- Stated goal
Copy the data below with each "midpoint" swapped for "middle point" and everything else left the same. Leave out the pictures.

- Data excerpts
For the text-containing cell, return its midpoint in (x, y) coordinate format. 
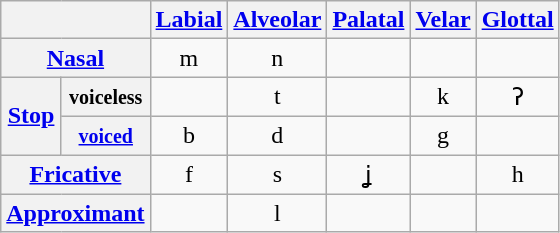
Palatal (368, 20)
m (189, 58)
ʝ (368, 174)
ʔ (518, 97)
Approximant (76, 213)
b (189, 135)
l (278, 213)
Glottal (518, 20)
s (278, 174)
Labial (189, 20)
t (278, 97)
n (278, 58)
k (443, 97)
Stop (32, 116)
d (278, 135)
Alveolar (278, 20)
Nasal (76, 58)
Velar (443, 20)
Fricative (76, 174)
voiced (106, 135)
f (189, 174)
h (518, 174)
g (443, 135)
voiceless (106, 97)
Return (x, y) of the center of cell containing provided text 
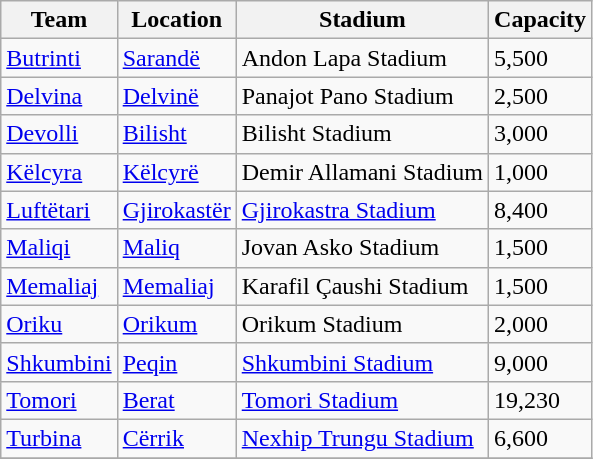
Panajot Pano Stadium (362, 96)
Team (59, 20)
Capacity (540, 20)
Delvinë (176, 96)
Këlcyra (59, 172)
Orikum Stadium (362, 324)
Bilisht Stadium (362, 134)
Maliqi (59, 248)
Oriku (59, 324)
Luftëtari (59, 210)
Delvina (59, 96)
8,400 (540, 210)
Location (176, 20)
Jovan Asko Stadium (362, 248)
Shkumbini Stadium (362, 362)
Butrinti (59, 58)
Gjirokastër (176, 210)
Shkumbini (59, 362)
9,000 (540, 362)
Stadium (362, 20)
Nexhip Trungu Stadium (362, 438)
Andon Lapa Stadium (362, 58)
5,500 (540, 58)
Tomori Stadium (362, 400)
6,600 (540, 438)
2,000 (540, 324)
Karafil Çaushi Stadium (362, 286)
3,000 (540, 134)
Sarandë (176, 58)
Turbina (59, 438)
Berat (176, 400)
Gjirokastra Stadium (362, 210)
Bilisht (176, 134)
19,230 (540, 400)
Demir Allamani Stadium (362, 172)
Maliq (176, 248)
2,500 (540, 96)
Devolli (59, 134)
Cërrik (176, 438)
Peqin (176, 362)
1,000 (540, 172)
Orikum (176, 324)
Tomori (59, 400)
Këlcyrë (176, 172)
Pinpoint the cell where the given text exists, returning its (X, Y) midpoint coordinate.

- Expected output
For the text-containing cell, return its middle point in (x, y) coordinate format. 
Palatal (368, 20)
m (189, 58)
ʝ (368, 174)
ʔ (518, 97)
Approximant (76, 213)
b (189, 135)
l (278, 213)
Glottal (518, 20)
s (278, 174)
Labial (189, 20)
t (278, 97)
n (278, 58)
k (443, 97)
Stop (32, 116)
d (278, 135)
Alveolar (278, 20)
Nasal (76, 58)
Velar (443, 20)
Fricative (76, 174)
voiced (106, 135)
f (189, 174)
h (518, 174)
g (443, 135)
voiceless (106, 97)
Return (x, y) of the center of cell containing provided text 
Panajot Pano Stadium (362, 96)
Team (59, 20)
Capacity (540, 20)
Delvinë (176, 96)
Këlcyra (59, 172)
Orikum Stadium (362, 324)
Bilisht Stadium (362, 134)
Maliqi (59, 248)
Oriku (59, 324)
Luftëtari (59, 210)
Delvina (59, 96)
8,400 (540, 210)
Location (176, 20)
Jovan Asko Stadium (362, 248)
Shkumbini Stadium (362, 362)
Butrinti (59, 58)
Gjirokastër (176, 210)
Shkumbini (59, 362)
9,000 (540, 362)
Stadium (362, 20)
Nexhip Trungu Stadium (362, 438)
Andon Lapa Stadium (362, 58)
5,500 (540, 58)
Tomori Stadium (362, 400)
6,600 (540, 438)
2,000 (540, 324)
Karafil Çaushi Stadium (362, 286)
3,000 (540, 134)
Sarandë (176, 58)
Turbina (59, 438)
Berat (176, 400)
Gjirokastra Stadium (362, 210)
Bilisht (176, 134)
19,230 (540, 400)
Demir Allamani Stadium (362, 172)
Maliq (176, 248)
2,500 (540, 96)
Devolli (59, 134)
Cërrik (176, 438)
Peqin (176, 362)
1,000 (540, 172)
Orikum (176, 324)
Tomori (59, 400)
Këlcyrë (176, 172)
Pinpoint the cell where the given text exists, returning its (X, Y) middle point coordinate.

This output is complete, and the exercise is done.